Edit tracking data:
━━━━━━
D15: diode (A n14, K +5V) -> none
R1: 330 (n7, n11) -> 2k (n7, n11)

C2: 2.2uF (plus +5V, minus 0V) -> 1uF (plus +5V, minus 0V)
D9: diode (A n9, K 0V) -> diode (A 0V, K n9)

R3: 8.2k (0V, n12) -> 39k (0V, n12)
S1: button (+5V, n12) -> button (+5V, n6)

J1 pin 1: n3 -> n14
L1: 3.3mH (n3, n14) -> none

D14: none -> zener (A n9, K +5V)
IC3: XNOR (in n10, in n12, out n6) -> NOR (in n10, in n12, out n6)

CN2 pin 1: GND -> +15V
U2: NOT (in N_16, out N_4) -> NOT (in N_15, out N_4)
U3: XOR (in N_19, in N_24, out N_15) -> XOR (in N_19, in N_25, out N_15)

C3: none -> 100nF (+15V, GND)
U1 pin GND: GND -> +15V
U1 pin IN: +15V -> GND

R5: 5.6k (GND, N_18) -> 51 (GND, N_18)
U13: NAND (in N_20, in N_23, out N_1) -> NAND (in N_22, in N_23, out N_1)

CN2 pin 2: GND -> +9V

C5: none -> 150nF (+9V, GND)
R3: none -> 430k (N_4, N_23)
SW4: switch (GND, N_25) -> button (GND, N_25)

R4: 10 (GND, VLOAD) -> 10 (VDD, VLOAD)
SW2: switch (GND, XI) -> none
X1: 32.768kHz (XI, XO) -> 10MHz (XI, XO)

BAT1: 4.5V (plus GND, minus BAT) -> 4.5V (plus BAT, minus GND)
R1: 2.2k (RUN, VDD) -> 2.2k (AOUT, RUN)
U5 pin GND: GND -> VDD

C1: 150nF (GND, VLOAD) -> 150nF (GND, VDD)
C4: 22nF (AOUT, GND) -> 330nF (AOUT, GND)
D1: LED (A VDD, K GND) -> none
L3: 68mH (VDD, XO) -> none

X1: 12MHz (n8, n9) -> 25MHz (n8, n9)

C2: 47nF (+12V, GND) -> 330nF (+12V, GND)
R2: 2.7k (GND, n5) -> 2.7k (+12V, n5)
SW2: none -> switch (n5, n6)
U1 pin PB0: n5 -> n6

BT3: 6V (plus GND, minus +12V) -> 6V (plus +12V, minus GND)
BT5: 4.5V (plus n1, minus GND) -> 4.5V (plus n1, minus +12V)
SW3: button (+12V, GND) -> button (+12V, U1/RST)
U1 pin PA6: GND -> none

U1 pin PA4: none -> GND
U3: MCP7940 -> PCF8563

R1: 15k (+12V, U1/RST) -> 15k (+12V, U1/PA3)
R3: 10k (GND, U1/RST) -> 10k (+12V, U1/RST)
━━━━━━
# What the exercise asks
Copy out the range of lines above starting at the line with "CN2 pin 2: GND -> +9V" and ending at the line with "BT5: 4.5V (plus", exactly and including both.

# Solution for this exercise
CN2 pin 2: GND -> +9V

C5: none -> 150nF (+9V, GND)
R3: none -> 430k (N_4, N_23)
SW4: switch (GND, N_25) -> button (GND, N_25)

R4: 10 (GND, VLOAD) -> 10 (VDD, VLOAD)
SW2: switch (GND, XI) -> none
X1: 32.768kHz (XI, XO) -> 10MHz (XI, XO)

BAT1: 4.5V (plus GND, minus BAT) -> 4.5V (plus BAT, minus GND)
R1: 2.2k (RUN, VDD) -> 2.2k (AOUT, RUN)
U5 pin GND: GND -> VDD

C1: 150nF (GND, VLOAD) -> 150nF (GND, VDD)
C4: 22nF (AOUT, GND) -> 330nF (AOUT, GND)
D1: LED (A VDD, K GND) -> none
L3: 68mH (VDD, XO) -> none

X1: 12MHz (n8, n9) -> 25MHz (n8, n9)

C2: 47nF (+12V, GND) -> 330nF (+12V, GND)
R2: 2.7k (GND, n5) -> 2.7k (+12V, n5)
SW2: none -> switch (n5, n6)
U1 pin PB0: n5 -> n6

BT3: 6V (plus GND, minus +12V) -> 6V (plus +12V, minus GND)
BT5: 4.5V (plus n1, minus GND) -> 4.5V (plus n1, minus +12V)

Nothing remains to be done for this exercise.